◆ **Assignment**
Keep every line of the data below that has the string "yellow" and present those lines.

◆ **Extracted material**
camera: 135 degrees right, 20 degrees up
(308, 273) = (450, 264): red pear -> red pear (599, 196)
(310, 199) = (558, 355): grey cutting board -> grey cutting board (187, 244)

---

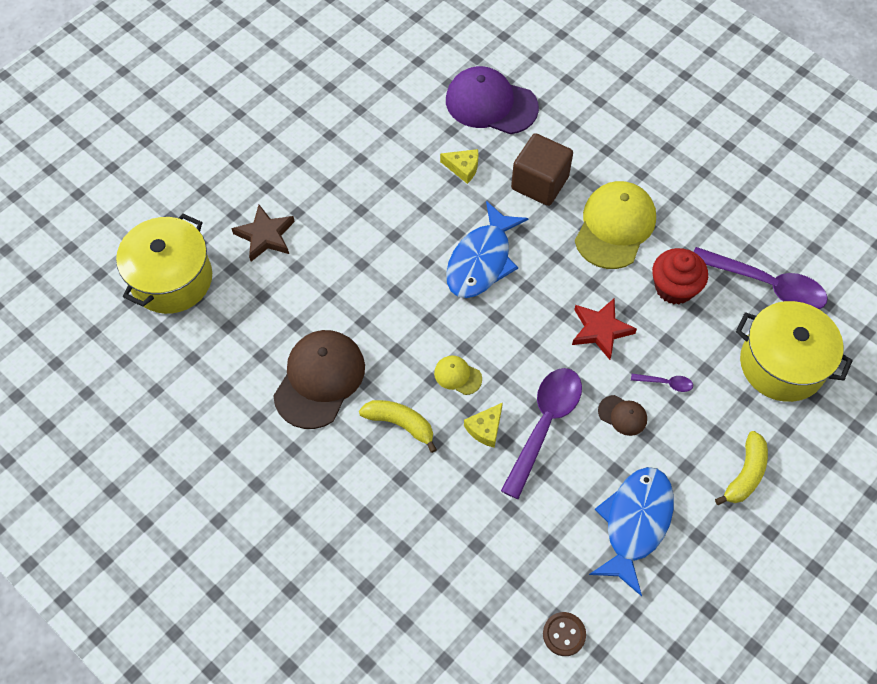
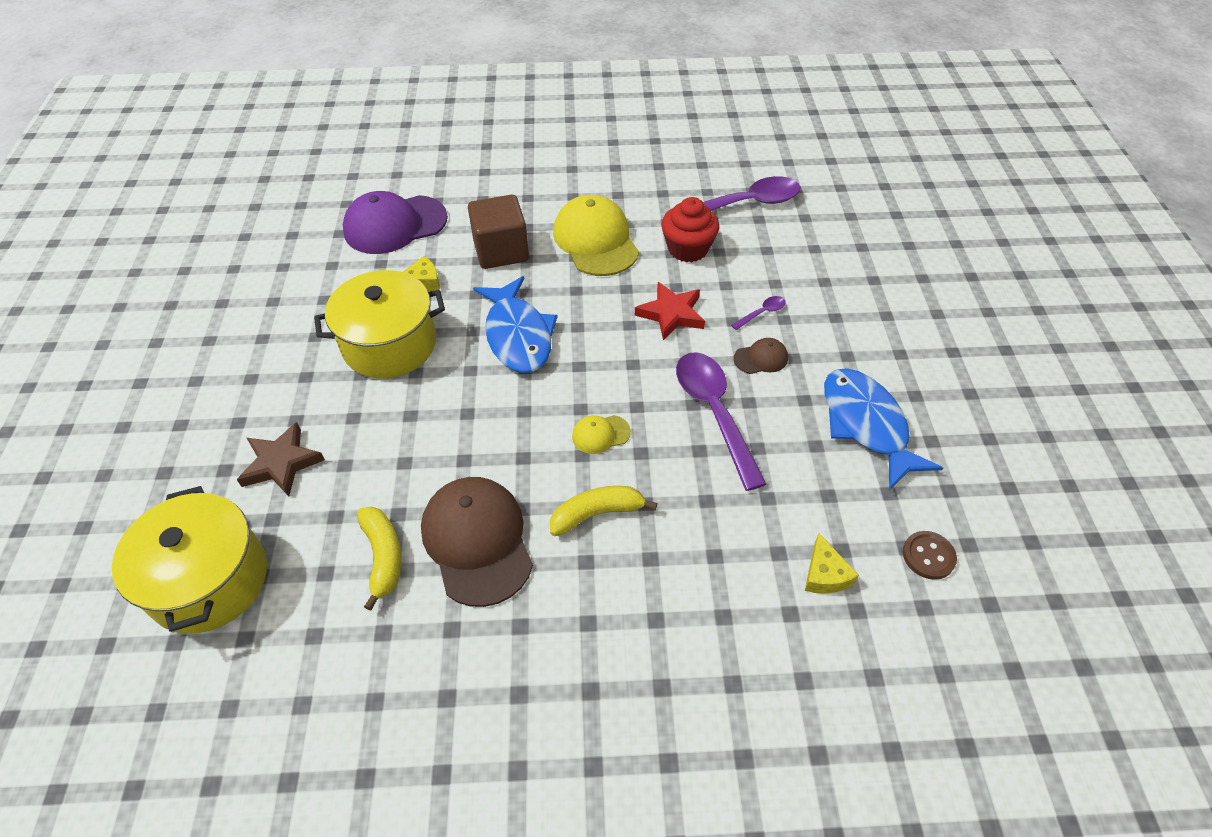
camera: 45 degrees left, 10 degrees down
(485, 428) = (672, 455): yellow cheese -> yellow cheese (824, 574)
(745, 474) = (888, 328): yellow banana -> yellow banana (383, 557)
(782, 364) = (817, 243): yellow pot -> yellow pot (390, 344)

==

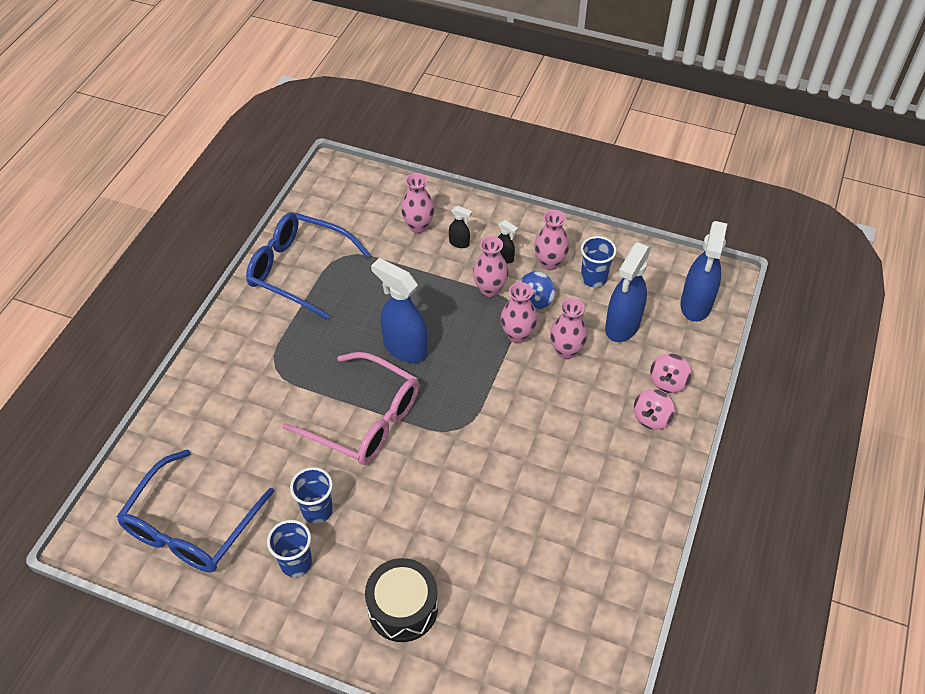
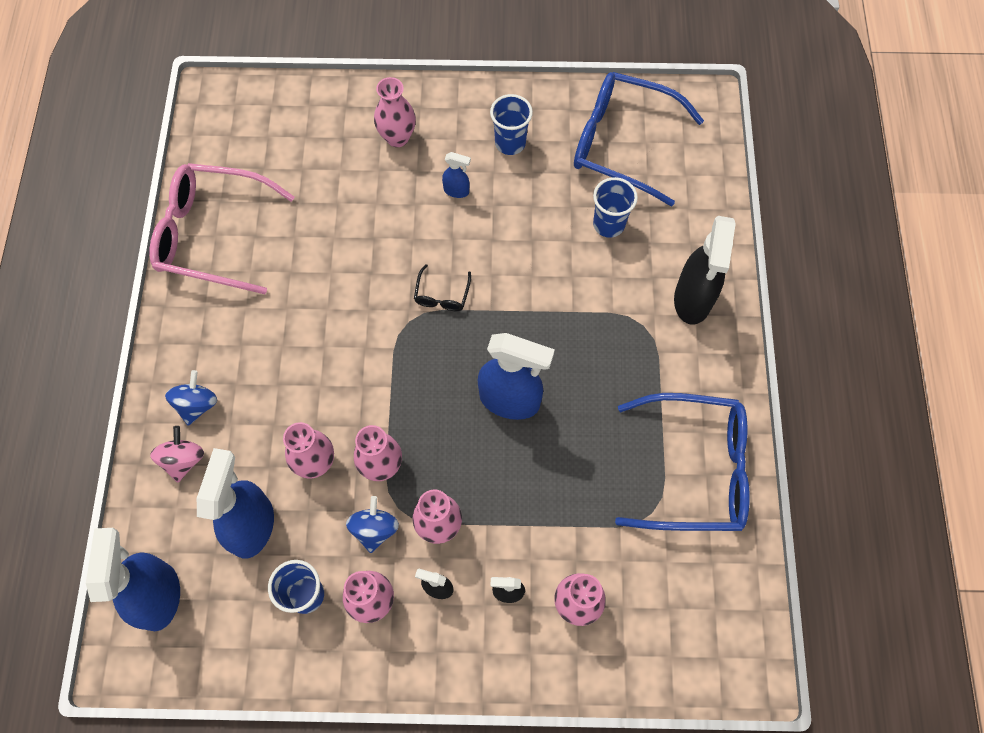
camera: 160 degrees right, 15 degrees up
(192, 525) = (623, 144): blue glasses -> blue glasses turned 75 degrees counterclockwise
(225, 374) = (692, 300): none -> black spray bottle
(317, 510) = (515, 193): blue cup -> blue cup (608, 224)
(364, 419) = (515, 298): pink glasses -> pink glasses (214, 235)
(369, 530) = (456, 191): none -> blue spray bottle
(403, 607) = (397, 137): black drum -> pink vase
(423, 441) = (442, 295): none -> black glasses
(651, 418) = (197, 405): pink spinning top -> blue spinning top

◆ **Task response**
(485, 428) = (672, 455): yellow cheese -> yellow cheese (824, 574)
(745, 474) = (888, 328): yellow banana -> yellow banana (383, 557)
(782, 364) = (817, 243): yellow pot -> yellow pot (390, 344)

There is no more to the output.